▶ _Extracted data_
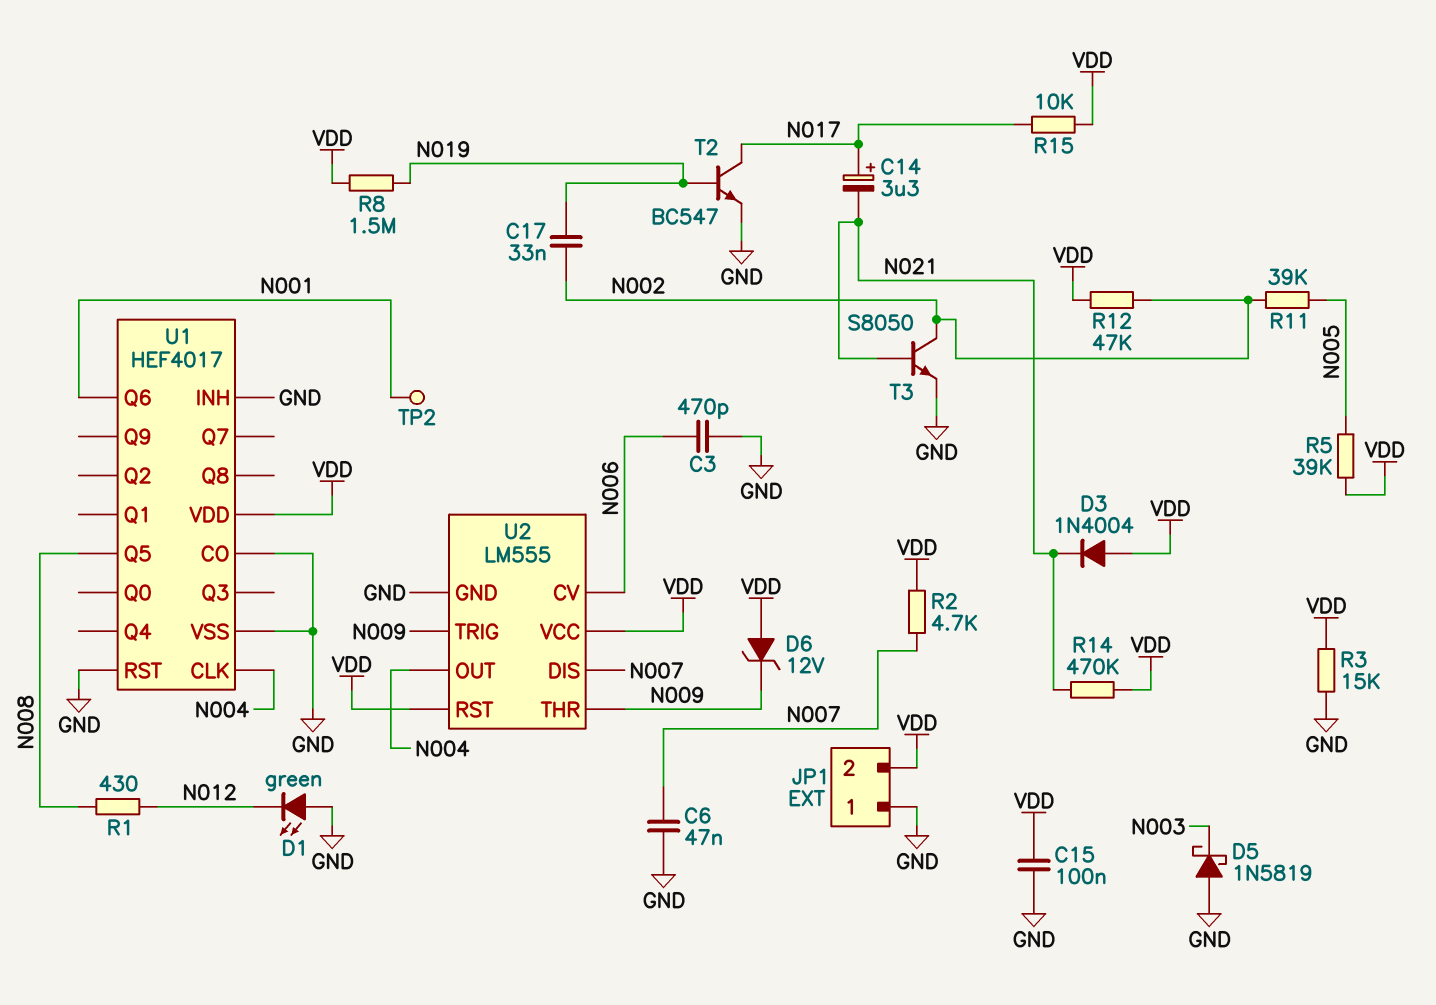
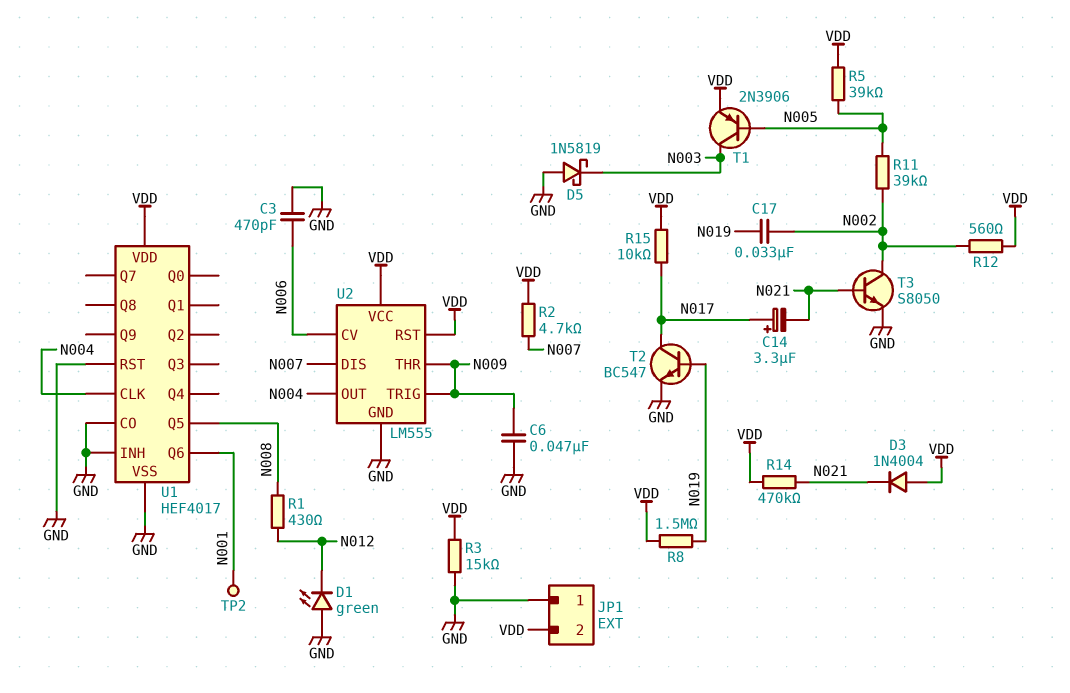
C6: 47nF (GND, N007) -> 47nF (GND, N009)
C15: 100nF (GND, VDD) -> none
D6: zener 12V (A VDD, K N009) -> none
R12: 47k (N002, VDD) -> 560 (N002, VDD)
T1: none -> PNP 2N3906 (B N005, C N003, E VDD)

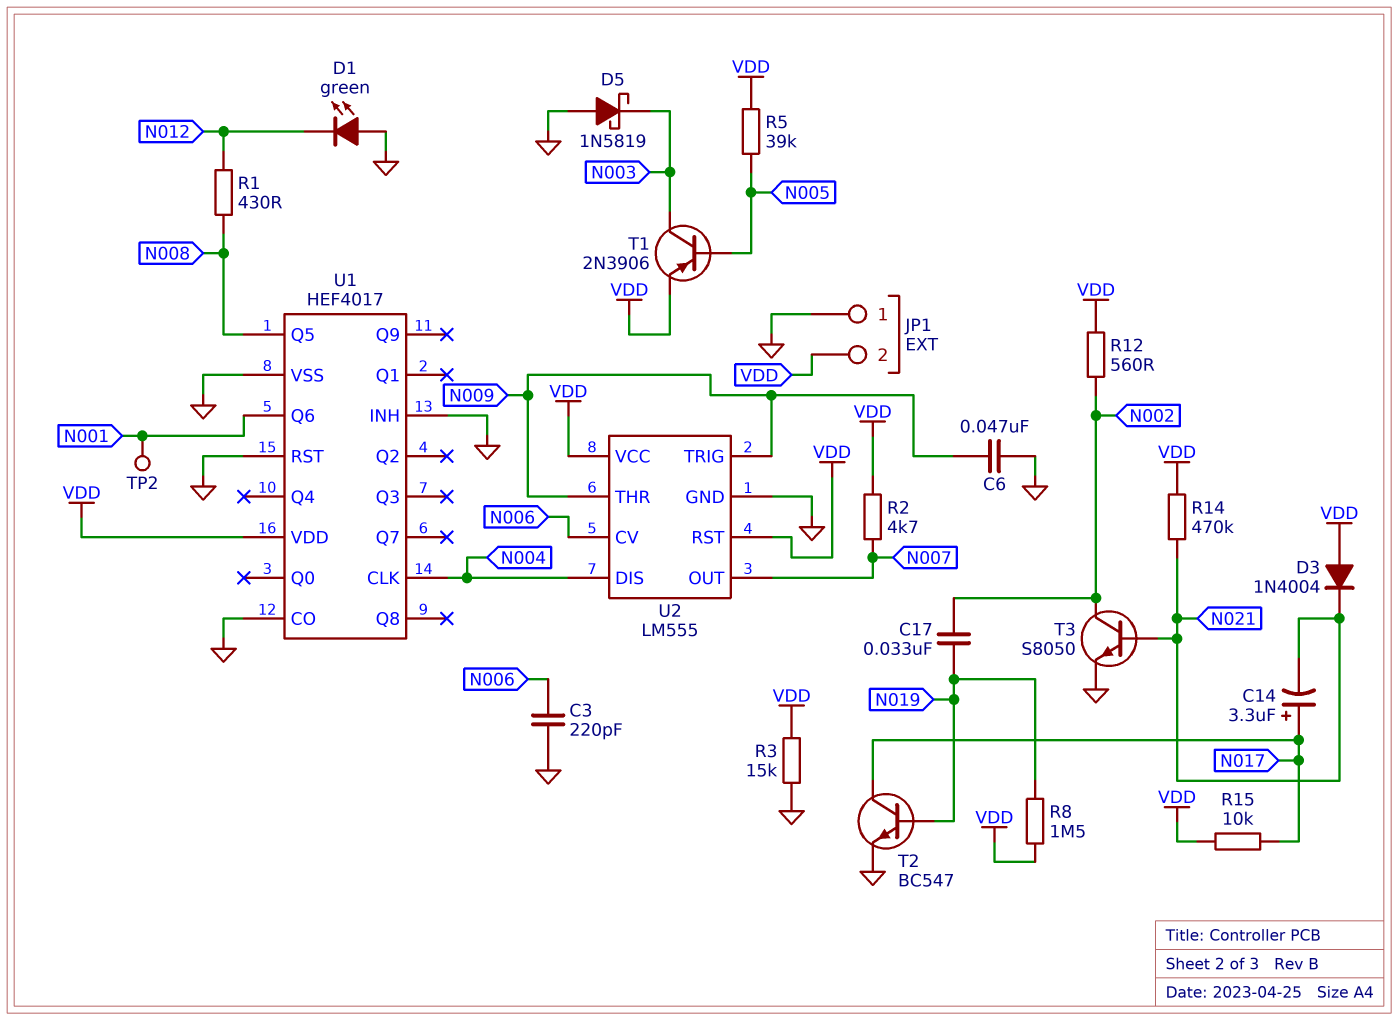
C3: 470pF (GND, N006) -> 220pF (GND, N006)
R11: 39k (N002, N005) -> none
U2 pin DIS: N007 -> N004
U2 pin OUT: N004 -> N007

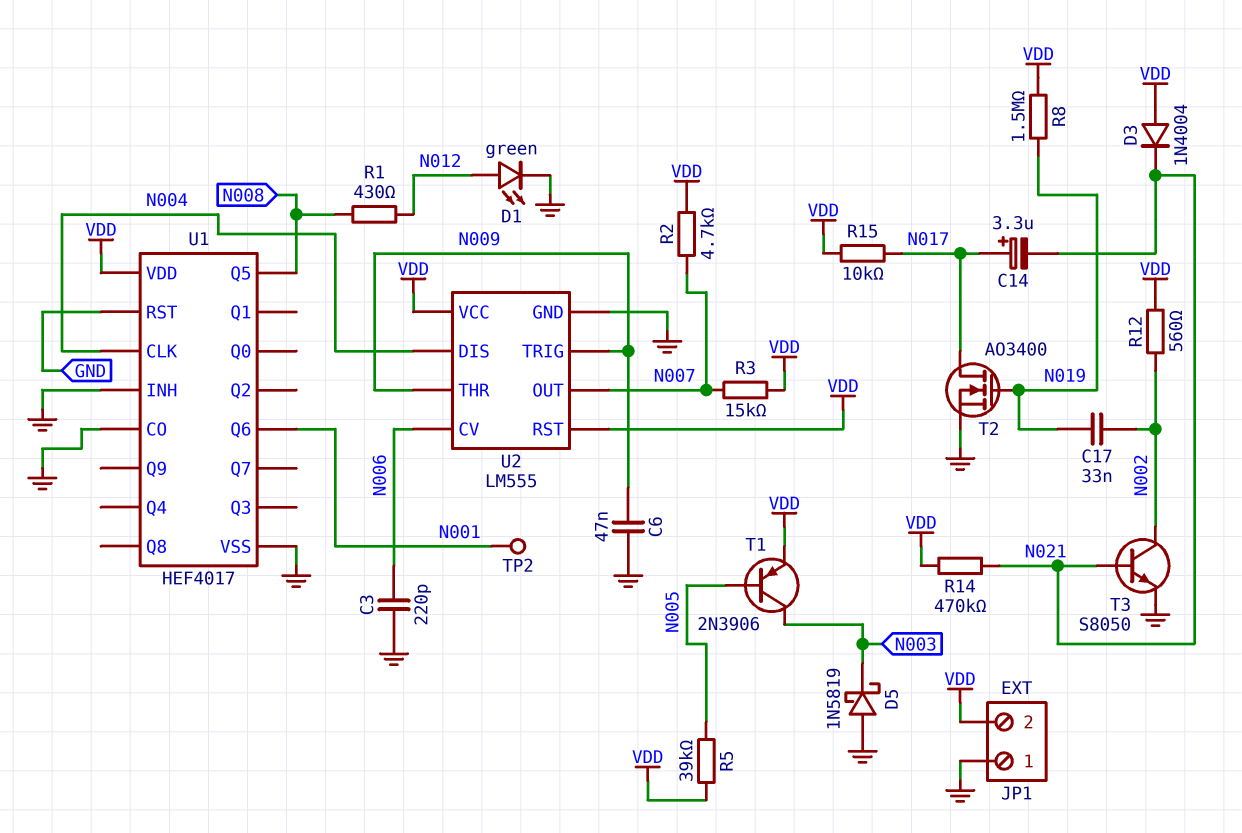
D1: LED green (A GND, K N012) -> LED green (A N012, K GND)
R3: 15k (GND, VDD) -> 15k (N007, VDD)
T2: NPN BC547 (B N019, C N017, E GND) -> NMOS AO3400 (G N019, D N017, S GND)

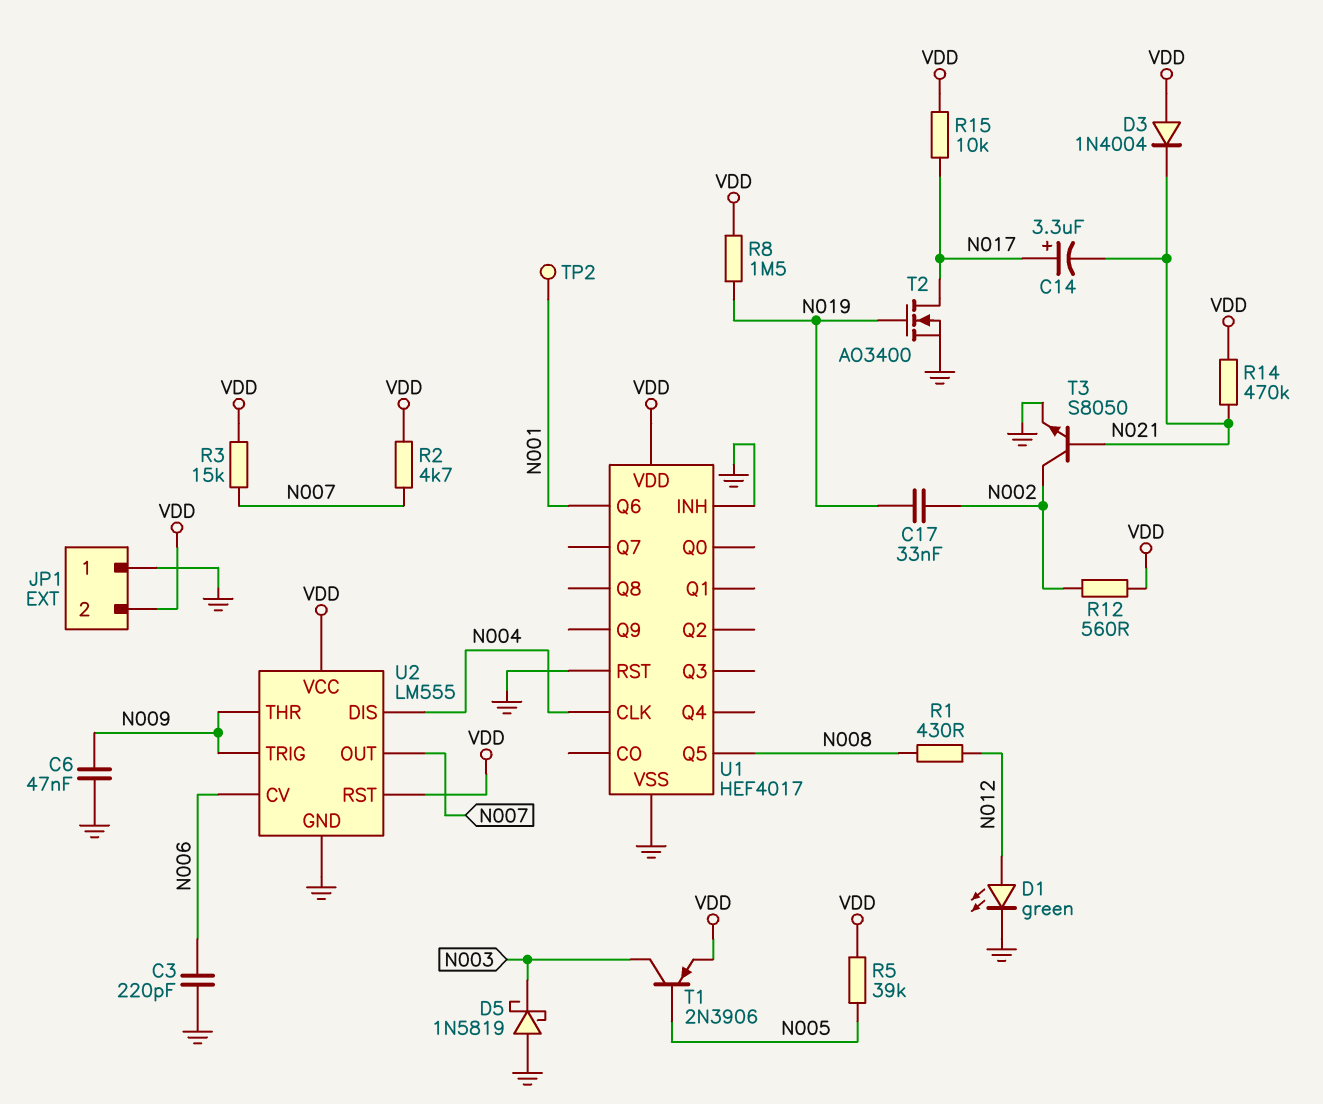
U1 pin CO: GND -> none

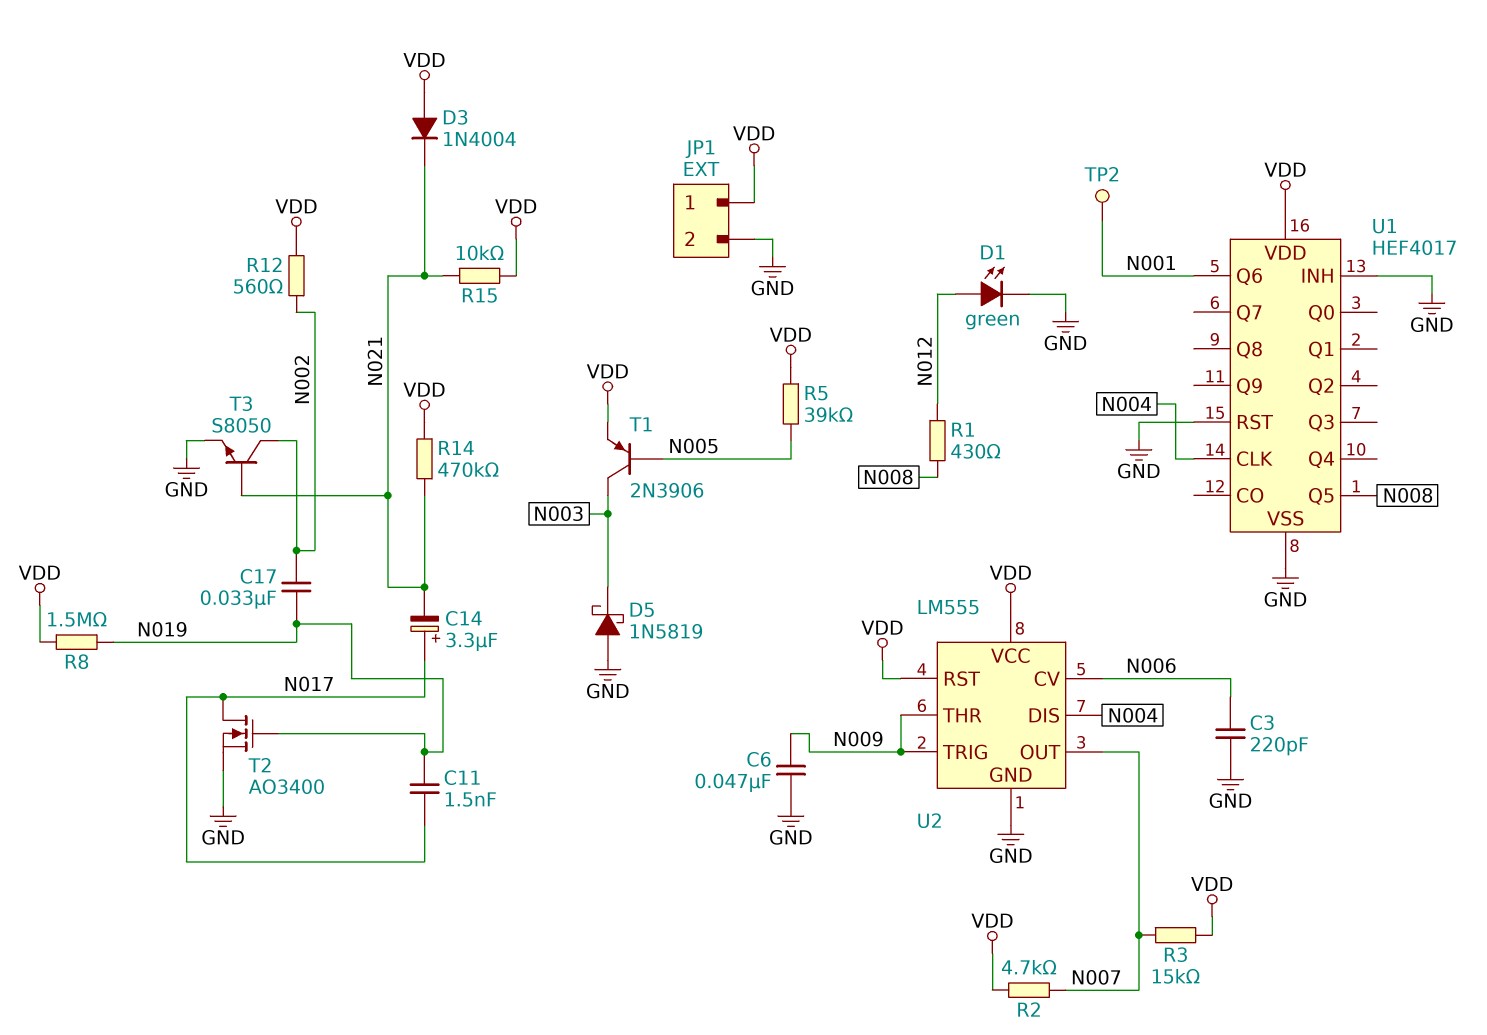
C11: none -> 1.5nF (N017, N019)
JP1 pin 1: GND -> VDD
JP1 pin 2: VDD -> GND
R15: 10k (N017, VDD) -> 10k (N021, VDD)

▶ _Exercise details_
Everything from the line with "R11: 39k (N002, N005) -> none" through the last line of the listing should be retyped exactly, with both end lines kept and the pictures left out.

▶ _Response area_
R11: 39k (N002, N005) -> none
U2 pin DIS: N007 -> N004
U2 pin OUT: N004 -> N007

D1: LED green (A GND, K N012) -> LED green (A N012, K GND)
R3: 15k (GND, VDD) -> 15k (N007, VDD)
T2: NPN BC547 (B N019, C N017, E GND) -> NMOS AO3400 (G N019, D N017, S GND)

U1 pin CO: GND -> none

C11: none -> 1.5nF (N017, N019)
JP1 pin 1: GND -> VDD
JP1 pin 2: VDD -> GND
R15: 10k (N017, VDD) -> 10k (N021, VDD)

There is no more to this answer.